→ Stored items
========================

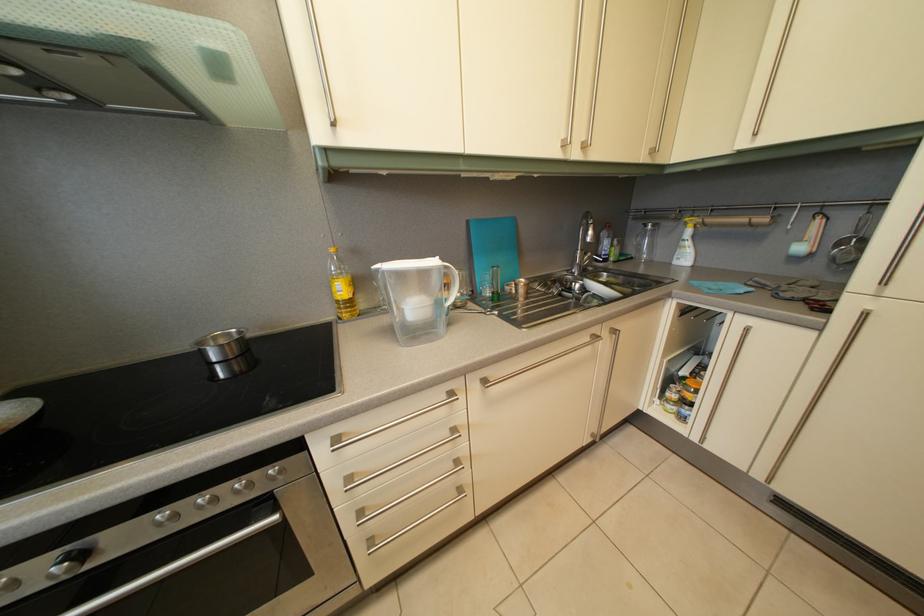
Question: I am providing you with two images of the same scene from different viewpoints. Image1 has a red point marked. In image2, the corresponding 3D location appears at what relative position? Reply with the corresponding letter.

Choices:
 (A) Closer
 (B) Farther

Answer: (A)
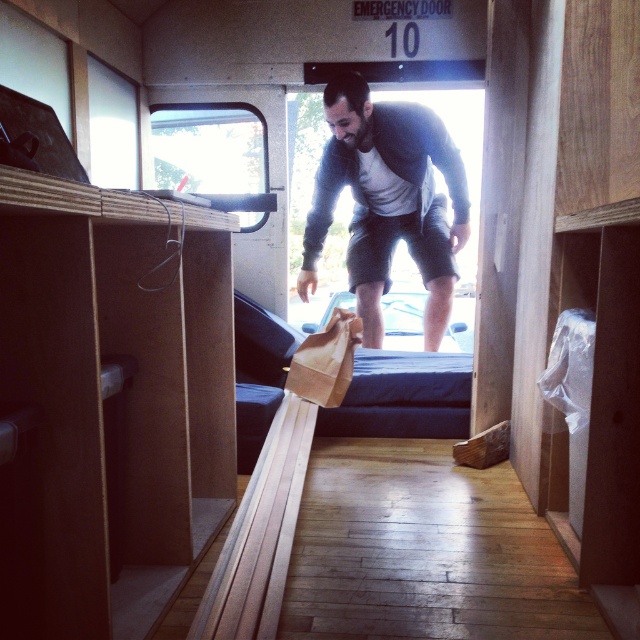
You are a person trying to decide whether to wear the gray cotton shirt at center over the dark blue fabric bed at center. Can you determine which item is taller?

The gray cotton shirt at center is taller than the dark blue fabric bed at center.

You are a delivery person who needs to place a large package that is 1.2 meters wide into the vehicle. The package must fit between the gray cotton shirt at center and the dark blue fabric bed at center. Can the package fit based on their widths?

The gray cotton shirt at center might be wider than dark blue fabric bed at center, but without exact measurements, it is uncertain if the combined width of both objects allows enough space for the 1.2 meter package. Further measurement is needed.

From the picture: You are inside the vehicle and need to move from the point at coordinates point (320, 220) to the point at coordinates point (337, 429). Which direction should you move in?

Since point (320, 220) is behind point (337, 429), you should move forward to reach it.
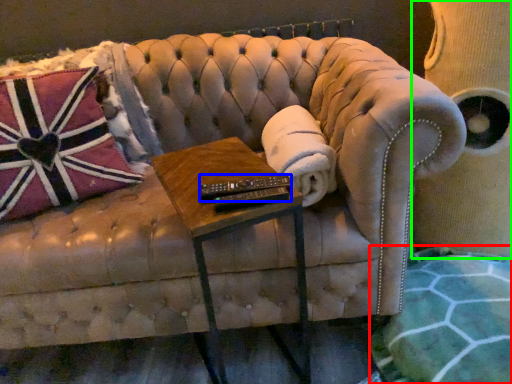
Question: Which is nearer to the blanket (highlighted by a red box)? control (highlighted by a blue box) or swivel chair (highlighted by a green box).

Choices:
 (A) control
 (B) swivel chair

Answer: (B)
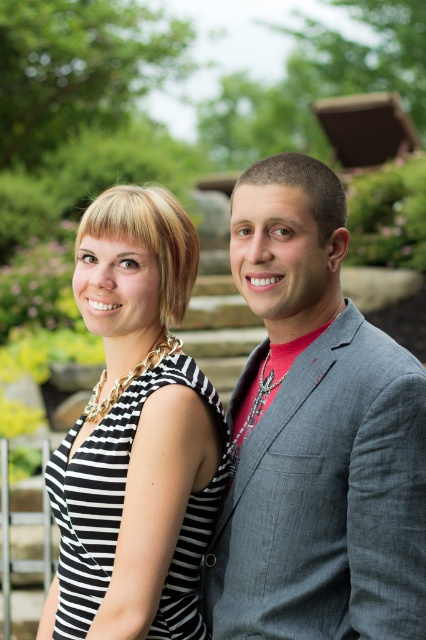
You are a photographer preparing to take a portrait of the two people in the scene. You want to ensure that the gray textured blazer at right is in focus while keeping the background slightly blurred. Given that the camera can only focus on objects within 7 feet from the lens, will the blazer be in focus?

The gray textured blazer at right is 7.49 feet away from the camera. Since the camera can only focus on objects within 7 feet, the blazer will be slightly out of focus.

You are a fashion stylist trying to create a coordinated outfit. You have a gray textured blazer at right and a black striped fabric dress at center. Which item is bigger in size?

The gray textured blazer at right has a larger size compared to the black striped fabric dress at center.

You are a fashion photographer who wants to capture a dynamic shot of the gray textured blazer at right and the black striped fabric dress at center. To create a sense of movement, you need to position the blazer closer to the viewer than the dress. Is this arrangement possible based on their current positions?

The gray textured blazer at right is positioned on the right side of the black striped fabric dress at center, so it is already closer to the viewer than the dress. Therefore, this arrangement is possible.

========================

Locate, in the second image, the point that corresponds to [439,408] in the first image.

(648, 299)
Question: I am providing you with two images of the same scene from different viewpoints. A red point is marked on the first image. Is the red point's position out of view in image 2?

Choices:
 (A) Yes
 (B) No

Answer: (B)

========================

→ What you should do
Put the lines from the records into a JSON list of strings, one string per line and no blank lines. Begin at the line that contains "From the picture: You" and stop after the line that contains "Since point (320, 220)".

→ Answer area
[
  "From the picture: You are inside the vehicle and need to move from the point at coordinates point (320, 220) to the point at coordinates point (337, 429). Which direction should you move in?",
  "Since point (320, 220) is behind point (337, 429), you should move forward to reach it."
]